* _WHAT NEEDS TO BE DONE_
Leave the images out and repeat the data exactly as given.

* _EXERCISE DATA_

————————

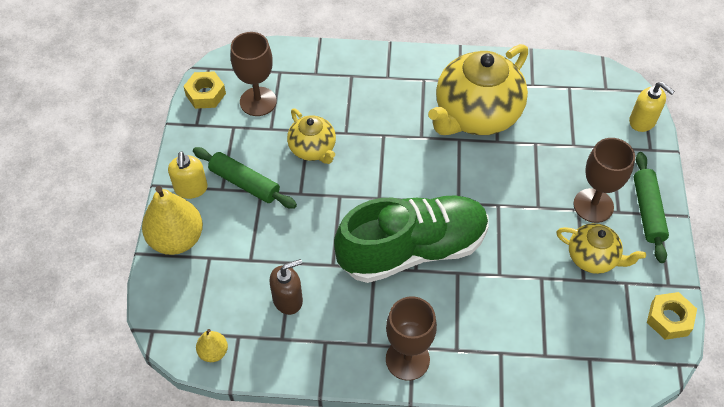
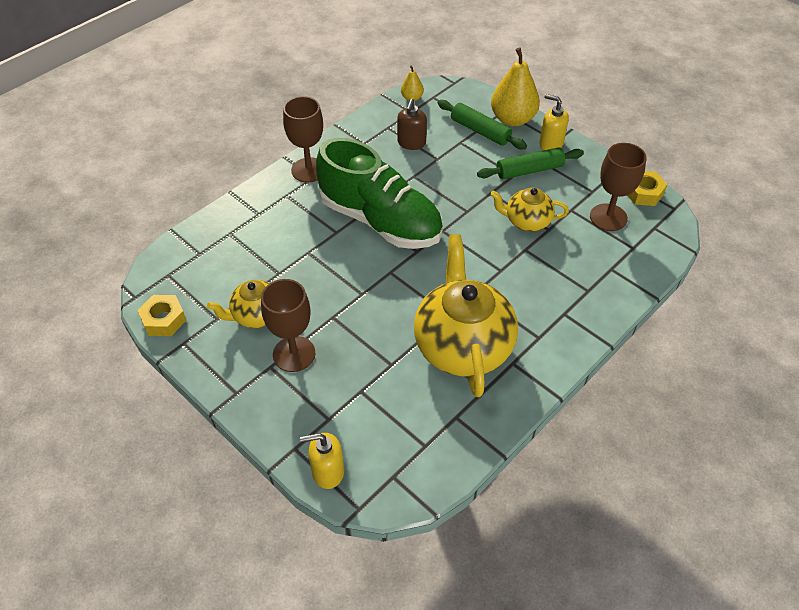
camera: 130 degrees right, 5 degrees down
(412, 250) = (380, 221): green shoe -> green shoe turned 75 degrees counterclockwise
(647, 211) = (247, 387): green rolling pin -> green rolling pin (480, 131)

————————

* _SOLUTION TO THIS TASK_
camera: 130 degrees right, 5 degrees down
(412, 250) = (380, 221): green shoe -> green shoe turned 75 degrees counterclockwise
(647, 211) = (247, 387): green rolling pin -> green rolling pin (480, 131)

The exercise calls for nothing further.